What you need to do
Every entry needs to be repeated exactly, with nothing left out.

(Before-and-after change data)
········

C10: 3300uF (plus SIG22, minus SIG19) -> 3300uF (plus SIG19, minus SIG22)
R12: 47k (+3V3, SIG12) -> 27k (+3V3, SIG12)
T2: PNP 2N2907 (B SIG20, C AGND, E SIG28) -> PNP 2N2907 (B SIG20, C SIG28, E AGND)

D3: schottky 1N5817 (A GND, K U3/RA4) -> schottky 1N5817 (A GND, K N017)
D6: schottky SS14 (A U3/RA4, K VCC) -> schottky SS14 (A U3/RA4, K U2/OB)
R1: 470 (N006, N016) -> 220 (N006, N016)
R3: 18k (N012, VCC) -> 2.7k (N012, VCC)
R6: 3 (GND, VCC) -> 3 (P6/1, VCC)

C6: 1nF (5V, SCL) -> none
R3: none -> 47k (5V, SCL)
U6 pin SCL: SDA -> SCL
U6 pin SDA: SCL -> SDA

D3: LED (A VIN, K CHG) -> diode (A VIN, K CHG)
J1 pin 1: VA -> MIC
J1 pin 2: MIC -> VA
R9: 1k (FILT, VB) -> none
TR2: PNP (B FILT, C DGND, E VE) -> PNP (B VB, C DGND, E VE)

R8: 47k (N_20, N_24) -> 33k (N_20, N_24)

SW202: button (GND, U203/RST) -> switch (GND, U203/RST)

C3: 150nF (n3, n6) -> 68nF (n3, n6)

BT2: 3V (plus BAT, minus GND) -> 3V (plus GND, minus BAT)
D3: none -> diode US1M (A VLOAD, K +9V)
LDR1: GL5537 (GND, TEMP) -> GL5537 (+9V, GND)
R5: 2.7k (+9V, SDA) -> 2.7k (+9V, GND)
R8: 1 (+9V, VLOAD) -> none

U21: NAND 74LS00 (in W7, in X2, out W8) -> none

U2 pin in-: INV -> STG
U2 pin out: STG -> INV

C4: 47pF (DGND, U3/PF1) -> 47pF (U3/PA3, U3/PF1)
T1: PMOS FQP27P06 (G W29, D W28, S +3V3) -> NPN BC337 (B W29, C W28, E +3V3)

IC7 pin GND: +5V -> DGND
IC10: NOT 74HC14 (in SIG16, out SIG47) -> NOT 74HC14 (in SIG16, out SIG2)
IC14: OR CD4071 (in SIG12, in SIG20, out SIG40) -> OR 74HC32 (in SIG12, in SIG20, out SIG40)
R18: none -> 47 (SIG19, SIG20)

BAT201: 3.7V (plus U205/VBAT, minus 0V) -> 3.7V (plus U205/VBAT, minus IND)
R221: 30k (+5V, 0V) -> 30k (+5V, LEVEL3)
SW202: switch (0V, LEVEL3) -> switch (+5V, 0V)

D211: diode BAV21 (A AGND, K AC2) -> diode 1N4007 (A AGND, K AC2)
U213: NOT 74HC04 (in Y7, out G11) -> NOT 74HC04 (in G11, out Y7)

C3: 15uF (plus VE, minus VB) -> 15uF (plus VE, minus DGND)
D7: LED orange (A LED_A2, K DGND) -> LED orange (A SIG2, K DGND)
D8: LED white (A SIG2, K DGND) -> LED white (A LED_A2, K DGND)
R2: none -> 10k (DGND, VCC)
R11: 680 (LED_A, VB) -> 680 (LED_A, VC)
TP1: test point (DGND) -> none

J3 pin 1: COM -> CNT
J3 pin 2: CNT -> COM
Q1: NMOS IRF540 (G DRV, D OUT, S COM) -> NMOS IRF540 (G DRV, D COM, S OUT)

········

Output below
C10: 3300uF (plus SIG22, minus SIG19) -> 3300uF (plus SIG19, minus SIG22)
R12: 47k (+3V3, SIG12) -> 27k (+3V3, SIG12)
T2: PNP 2N2907 (B SIG20, C AGND, E SIG28) -> PNP 2N2907 (B SIG20, C SIG28, E AGND)

D3: schottky 1N5817 (A GND, K U3/RA4) -> schottky 1N5817 (A GND, K N017)
D6: schottky SS14 (A U3/RA4, K VCC) -> schottky SS14 (A U3/RA4, K U2/OB)
R1: 470 (N006, N016) -> 220 (N006, N016)
R3: 18k (N012, VCC) -> 2.7k (N012, VCC)
R6: 3 (GND, VCC) -> 3 (P6/1, VCC)

C6: 1nF (5V, SCL) -> none
R3: none -> 47k (5V, SCL)
U6 pin SCL: SDA -> SCL
U6 pin SDA: SCL -> SDA

D3: LED (A VIN, K CHG) -> diode (A VIN, K CHG)
J1 pin 1: VA -> MIC
J1 pin 2: MIC -> VA
R9: 1k (FILT, VB) -> none
TR2: PNP (B FILT, C DGND, E VE) -> PNP (B VB, C DGND, E VE)

R8: 47k (N_20, N_24) -> 33k (N_20, N_24)

SW202: button (GND, U203/RST) -> switch (GND, U203/RST)

C3: 150nF (n3, n6) -> 68nF (n3, n6)

BT2: 3V (plus BAT, minus GND) -> 3V (plus GND, minus BAT)
D3: none -> diode US1M (A VLOAD, K +9V)
LDR1: GL5537 (GND, TEMP) -> GL5537 (+9V, GND)
R5: 2.7k (+9V, SDA) -> 2.7k (+9V, GND)
R8: 1 (+9V, VLOAD) -> none

U21: NAND 74LS00 (in W7, in X2, out W8) -> none

U2 pin in-: INV -> STG
U2 pin out: STG -> INV

C4: 47pF (DGND, U3/PF1) -> 47pF (U3/PA3, U3/PF1)
T1: PMOS FQP27P06 (G W29, D W28, S +3V3) -> NPN BC337 (B W29, C W28, E +3V3)

IC7 pin GND: +5V -> DGND
IC10: NOT 74HC14 (in SIG16, out SIG47) -> NOT 74HC14 (in SIG16, out SIG2)
IC14: OR CD4071 (in SIG12, in SIG20, out SIG40) -> OR 74HC32 (in SIG12, in SIG20, out SIG40)
R18: none -> 47 (SIG19, SIG20)

BAT201: 3.7V (plus U205/VBAT, minus 0V) -> 3.7V (plus U205/VBAT, minus IND)
R221: 30k (+5V, 0V) -> 30k (+5V, LEVEL3)
SW202: switch (0V, LEVEL3) -> switch (+5V, 0V)

D211: diode BAV21 (A AGND, K AC2) -> diode 1N4007 (A AGND, K AC2)
U213: NOT 74HC04 (in Y7, out G11) -> NOT 74HC04 (in G11, out Y7)

C3: 15uF (plus VE, minus VB) -> 15uF (plus VE, minus DGND)
D7: LED orange (A LED_A2, K DGND) -> LED orange (A SIG2, K DGND)
D8: LED white (A SIG2, K DGND) -> LED white (A LED_A2, K DGND)
R2: none -> 10k (DGND, VCC)
R11: 680 (LED_A, VB) -> 680 (LED_A, VC)
TP1: test point (DGND) -> none

J3 pin 1: COM -> CNT
J3 pin 2: CNT -> COM
Q1: NMOS IRF540 (G DRV, D OUT, S COM) -> NMOS IRF540 (G DRV, D COM, S OUT)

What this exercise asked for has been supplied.